[Before-and-after change records]

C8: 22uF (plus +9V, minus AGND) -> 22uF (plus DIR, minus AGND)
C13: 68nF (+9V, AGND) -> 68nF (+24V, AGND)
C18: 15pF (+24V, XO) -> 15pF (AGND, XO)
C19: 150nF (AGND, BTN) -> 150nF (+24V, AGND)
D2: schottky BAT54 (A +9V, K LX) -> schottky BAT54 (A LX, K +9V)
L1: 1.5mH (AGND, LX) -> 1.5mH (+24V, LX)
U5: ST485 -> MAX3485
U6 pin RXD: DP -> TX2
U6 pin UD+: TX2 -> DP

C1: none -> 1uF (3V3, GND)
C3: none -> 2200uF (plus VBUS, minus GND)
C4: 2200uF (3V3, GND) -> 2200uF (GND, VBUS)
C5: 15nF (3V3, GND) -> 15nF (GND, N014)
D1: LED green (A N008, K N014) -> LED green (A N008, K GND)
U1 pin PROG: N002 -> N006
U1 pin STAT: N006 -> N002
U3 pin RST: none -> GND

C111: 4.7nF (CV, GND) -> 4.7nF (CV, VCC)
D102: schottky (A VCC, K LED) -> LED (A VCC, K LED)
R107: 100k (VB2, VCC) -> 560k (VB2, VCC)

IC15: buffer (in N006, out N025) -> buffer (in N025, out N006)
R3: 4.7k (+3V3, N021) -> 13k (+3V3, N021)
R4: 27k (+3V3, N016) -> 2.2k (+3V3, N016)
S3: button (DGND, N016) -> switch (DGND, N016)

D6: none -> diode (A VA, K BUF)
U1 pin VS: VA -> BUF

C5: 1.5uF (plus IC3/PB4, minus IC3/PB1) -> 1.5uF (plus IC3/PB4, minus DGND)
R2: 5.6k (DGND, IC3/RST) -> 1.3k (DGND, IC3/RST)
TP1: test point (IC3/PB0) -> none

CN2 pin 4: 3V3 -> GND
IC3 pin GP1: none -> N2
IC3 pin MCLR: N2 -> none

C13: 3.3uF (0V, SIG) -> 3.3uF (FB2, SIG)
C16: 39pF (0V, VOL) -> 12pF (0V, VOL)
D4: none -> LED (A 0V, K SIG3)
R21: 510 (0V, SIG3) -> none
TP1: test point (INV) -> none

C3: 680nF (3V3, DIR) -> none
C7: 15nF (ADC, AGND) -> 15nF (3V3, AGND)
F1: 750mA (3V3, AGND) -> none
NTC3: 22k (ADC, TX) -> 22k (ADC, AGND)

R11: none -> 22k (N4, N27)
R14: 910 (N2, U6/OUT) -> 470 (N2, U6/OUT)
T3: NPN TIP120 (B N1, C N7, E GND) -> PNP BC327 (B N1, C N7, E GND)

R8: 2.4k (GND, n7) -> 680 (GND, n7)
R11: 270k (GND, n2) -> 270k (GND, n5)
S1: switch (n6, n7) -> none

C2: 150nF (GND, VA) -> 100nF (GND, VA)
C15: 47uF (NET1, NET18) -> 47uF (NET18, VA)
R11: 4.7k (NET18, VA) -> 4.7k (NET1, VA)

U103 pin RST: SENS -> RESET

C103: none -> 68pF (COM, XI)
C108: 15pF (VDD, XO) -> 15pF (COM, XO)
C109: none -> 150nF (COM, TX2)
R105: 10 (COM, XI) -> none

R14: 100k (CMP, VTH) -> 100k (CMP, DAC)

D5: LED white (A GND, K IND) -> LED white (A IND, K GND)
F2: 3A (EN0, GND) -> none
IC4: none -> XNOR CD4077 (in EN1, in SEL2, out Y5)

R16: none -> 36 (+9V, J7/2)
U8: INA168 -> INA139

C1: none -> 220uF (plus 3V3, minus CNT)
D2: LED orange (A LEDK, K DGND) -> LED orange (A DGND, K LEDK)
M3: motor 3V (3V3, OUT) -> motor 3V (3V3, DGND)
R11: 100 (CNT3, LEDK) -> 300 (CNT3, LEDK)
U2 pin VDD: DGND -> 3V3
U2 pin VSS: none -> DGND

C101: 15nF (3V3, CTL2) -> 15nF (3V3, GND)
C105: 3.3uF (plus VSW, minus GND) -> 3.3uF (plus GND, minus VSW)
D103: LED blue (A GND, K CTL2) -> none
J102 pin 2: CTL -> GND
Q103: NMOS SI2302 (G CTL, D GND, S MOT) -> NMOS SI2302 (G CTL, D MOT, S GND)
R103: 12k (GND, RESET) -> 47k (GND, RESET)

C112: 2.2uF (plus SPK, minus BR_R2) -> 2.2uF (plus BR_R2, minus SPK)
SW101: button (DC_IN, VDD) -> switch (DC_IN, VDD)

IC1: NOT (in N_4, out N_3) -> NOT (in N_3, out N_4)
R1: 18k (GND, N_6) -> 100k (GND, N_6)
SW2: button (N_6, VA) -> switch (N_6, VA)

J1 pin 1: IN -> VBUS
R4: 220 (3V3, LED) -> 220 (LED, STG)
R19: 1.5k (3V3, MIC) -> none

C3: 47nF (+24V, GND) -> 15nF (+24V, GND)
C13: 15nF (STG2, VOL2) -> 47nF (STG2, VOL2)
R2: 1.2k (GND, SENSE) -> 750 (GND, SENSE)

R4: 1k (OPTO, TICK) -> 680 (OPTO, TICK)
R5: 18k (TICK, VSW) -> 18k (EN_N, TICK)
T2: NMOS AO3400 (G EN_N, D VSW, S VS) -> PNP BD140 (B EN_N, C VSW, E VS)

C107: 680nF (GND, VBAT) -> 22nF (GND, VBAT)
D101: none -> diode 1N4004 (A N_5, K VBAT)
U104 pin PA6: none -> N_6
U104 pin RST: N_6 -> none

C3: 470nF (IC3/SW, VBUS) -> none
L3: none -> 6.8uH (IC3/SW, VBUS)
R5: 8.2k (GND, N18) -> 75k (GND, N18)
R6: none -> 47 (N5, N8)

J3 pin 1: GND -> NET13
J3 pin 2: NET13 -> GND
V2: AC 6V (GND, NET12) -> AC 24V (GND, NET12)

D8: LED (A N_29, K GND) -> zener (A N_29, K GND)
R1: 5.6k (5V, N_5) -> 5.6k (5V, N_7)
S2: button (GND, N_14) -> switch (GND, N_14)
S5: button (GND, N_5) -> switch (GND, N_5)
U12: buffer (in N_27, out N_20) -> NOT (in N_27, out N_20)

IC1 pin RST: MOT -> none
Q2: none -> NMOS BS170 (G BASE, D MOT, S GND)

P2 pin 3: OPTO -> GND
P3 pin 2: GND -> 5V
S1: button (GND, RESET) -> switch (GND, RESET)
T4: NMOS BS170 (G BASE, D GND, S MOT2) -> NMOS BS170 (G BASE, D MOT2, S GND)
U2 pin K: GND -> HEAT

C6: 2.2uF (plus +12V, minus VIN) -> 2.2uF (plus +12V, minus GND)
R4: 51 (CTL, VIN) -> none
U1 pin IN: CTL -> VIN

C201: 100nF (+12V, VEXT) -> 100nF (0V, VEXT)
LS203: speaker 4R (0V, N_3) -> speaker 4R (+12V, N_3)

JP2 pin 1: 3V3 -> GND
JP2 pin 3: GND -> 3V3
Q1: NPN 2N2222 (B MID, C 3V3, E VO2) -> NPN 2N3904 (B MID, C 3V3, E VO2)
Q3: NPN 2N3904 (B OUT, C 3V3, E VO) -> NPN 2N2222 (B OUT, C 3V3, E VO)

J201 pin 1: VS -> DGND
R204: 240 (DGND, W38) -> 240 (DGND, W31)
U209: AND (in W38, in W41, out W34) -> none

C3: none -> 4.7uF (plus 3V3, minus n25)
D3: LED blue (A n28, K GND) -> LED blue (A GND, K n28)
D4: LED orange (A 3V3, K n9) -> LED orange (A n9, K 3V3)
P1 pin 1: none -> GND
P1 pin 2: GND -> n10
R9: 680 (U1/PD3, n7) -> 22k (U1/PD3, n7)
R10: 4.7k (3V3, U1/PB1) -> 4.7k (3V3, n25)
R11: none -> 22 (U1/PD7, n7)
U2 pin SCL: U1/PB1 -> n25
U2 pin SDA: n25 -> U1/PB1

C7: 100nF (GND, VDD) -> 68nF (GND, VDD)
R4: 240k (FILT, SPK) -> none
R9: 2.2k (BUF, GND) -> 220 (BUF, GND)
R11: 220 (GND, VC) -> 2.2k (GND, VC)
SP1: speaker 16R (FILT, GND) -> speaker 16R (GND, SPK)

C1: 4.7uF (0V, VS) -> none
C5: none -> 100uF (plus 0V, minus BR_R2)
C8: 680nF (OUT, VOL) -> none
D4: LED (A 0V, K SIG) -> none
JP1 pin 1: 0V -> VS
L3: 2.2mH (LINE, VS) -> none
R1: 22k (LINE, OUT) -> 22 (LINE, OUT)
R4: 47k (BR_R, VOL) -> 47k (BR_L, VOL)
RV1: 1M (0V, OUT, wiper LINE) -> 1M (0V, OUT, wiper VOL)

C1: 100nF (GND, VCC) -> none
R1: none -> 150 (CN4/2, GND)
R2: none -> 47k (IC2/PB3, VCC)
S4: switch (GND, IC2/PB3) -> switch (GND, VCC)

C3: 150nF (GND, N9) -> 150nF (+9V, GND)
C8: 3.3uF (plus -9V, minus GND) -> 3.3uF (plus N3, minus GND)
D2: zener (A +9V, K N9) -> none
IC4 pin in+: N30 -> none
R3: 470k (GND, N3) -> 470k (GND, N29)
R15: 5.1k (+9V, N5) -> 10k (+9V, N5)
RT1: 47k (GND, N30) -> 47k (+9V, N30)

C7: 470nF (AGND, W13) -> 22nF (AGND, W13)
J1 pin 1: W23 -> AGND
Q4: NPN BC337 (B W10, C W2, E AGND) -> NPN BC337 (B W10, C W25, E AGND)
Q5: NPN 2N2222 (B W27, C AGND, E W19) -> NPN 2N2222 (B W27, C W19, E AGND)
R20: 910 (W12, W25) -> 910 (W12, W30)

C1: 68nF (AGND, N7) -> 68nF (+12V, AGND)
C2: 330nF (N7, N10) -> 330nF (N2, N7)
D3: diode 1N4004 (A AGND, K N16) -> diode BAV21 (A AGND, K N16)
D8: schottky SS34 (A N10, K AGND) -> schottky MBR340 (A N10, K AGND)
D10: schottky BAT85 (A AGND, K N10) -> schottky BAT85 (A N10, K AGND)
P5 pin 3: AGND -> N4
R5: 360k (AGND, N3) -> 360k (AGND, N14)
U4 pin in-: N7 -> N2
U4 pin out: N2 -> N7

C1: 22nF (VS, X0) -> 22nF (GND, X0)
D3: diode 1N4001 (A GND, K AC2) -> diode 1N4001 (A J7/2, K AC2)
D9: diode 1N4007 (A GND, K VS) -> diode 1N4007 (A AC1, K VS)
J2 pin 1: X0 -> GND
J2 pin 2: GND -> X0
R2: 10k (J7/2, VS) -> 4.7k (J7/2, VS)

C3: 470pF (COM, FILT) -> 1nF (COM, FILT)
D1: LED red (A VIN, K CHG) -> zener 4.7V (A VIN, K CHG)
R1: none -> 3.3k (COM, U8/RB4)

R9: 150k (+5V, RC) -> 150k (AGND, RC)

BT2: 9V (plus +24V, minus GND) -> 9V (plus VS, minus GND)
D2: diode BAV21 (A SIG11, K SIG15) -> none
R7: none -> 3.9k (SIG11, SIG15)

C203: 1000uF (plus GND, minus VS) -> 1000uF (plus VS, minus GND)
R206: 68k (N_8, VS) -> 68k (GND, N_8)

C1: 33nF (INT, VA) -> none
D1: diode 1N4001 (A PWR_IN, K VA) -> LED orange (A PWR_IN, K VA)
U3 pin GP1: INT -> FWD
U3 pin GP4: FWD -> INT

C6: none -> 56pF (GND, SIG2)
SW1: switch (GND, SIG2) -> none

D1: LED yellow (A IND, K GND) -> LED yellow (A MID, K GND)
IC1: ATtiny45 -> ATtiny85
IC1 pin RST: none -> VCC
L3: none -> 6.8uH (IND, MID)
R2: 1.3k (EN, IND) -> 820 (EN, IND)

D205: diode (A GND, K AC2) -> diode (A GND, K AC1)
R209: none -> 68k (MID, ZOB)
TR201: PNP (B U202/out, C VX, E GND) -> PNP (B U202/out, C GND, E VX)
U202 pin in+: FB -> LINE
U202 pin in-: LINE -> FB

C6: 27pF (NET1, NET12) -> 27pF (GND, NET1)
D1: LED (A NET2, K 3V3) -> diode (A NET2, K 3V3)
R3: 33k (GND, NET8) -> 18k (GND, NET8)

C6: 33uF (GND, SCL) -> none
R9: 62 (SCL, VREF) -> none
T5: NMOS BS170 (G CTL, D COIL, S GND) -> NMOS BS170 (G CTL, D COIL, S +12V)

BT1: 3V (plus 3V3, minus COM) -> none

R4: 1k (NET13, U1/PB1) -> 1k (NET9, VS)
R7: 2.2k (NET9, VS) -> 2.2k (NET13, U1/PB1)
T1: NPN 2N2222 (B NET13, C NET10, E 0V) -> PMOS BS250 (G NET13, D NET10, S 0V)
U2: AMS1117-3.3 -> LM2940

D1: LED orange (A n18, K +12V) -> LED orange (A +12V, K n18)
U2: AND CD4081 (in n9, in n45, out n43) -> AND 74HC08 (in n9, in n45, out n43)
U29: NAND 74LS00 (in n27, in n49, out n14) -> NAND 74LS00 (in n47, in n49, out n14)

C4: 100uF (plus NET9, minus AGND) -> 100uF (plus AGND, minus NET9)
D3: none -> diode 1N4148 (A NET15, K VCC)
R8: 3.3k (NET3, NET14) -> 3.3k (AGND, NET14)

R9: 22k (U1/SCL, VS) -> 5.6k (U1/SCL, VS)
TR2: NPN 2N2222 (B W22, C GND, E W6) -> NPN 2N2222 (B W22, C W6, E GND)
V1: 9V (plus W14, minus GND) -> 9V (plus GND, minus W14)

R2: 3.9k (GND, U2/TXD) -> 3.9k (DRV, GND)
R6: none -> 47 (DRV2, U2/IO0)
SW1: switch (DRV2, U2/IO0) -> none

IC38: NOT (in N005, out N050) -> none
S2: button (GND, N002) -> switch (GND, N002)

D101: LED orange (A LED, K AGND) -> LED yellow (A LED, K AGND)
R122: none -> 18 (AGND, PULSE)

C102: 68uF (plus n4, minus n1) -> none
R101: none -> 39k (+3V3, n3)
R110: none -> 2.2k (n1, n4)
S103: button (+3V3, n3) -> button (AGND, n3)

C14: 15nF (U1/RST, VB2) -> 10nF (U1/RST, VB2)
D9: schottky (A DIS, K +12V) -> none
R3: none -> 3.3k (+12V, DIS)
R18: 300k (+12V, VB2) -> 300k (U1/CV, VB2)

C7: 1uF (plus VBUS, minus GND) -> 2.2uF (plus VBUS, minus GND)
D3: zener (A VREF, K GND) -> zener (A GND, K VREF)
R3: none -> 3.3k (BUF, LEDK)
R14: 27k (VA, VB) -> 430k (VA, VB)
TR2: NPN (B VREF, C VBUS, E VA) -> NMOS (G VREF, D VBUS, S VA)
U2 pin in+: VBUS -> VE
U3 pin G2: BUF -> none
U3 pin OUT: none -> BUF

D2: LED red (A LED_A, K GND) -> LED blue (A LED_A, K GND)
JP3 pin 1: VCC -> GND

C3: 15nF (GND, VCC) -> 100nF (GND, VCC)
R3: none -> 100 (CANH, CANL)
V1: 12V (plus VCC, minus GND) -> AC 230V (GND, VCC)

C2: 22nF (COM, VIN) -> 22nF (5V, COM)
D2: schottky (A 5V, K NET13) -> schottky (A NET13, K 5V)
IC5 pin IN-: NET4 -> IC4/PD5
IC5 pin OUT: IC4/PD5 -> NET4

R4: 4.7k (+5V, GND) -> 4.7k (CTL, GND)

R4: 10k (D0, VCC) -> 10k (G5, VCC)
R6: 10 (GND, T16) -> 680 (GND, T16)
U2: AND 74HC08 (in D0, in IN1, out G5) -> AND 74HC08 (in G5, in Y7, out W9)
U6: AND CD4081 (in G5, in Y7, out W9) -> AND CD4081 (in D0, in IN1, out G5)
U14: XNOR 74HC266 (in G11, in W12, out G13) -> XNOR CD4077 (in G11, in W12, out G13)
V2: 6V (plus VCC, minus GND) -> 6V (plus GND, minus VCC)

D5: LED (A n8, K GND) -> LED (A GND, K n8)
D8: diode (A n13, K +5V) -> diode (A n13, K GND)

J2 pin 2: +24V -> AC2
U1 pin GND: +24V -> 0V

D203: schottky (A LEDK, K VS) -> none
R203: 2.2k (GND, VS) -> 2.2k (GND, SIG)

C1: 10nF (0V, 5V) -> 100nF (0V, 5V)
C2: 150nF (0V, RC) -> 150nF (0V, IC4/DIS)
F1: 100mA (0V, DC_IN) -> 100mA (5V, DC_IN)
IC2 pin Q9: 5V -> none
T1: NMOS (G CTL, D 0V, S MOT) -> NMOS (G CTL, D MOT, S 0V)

Exercise prompt
If a line in the entries above has the word "orange", copy it.

Answer to this problem
D2: LED orange (A LEDK, K DGND) -> LED orange (A DGND, K LEDK)
D4: LED orange (A 3V3, K n9) -> LED orange (A n9, K 3V3)
D1: diode 1N4001 (A PWR_IN, K VA) -> LED orange (A PWR_IN, K VA)
D1: LED orange (A n18, K +12V) -> LED orange (A +12V, K n18)
D101: LED orange (A LED, K AGND) -> LED yellow (A LED, K AGND)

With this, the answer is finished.